- [YOUR ASSIGNMENT]
In the copy of the lines below, leave out pictures and print everything else exactly.

*** RECORDS TO PROCESS Section Begins ***

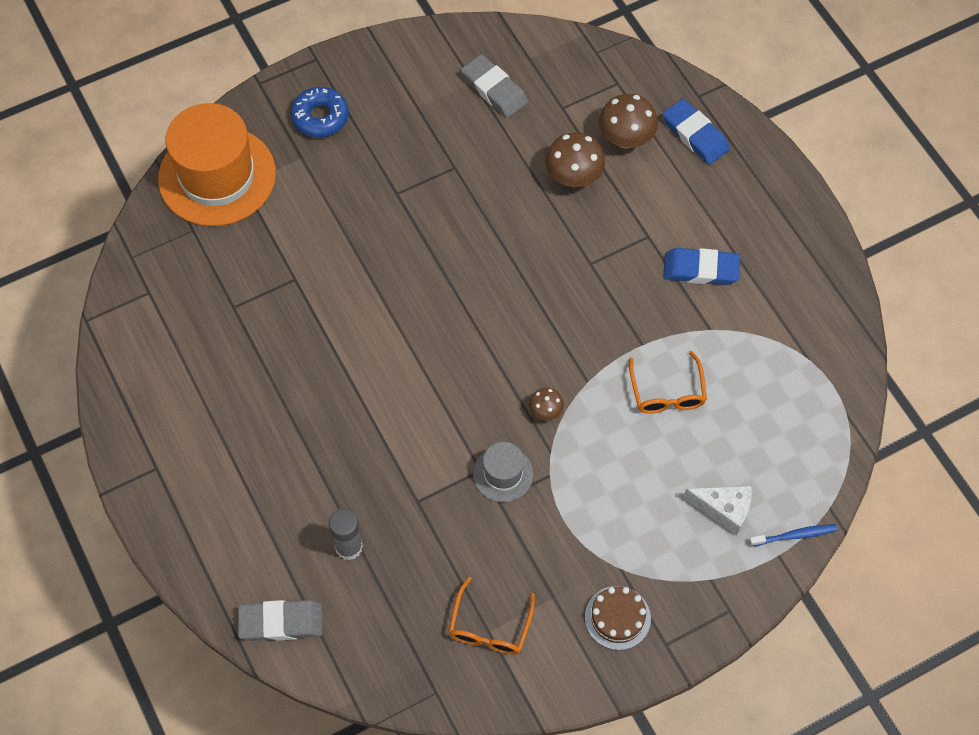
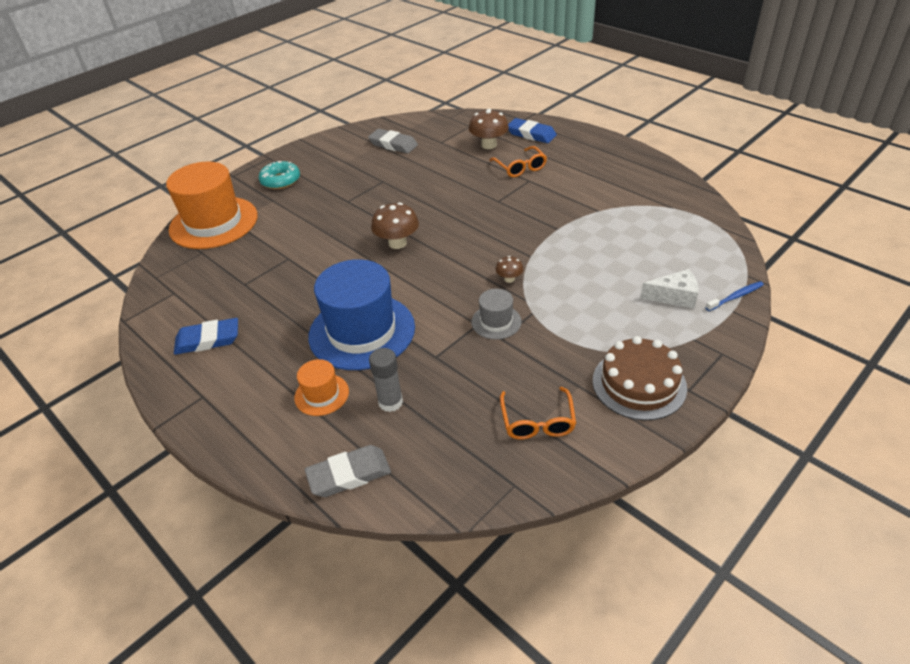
camera: 15 degrees left, 20 degrees down
(280, 511) = (321, 394): none -> orange hat
(320, 117) = (280, 180): blue donut -> turquoise donut
(348, 434) = (362, 331): none -> blue hat
(573, 177) = (465, 167): brown mushroom -> brown mushroom (397, 243)
(617, 618) = (639, 384): brown cake -> brown cake, size x1.57
(667, 392) = (590, 247): orange glasses -> orange glasses (520, 167)
(701, 269) = (573, 186): blue eraser -> blue eraser (208, 340)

*** RECORDS TO PROCESS Section Ends ***

- [RESULT FOR THIS TASK]
camera: 15 degrees left, 20 degrees down
(280, 511) = (321, 394): none -> orange hat
(320, 117) = (280, 180): blue donut -> turquoise donut
(348, 434) = (362, 331): none -> blue hat
(573, 177) = (465, 167): brown mushroom -> brown mushroom (397, 243)
(617, 618) = (639, 384): brown cake -> brown cake, size x1.57
(667, 392) = (590, 247): orange glasses -> orange glasses (520, 167)
(701, 269) = (573, 186): blue eraser -> blue eraser (208, 340)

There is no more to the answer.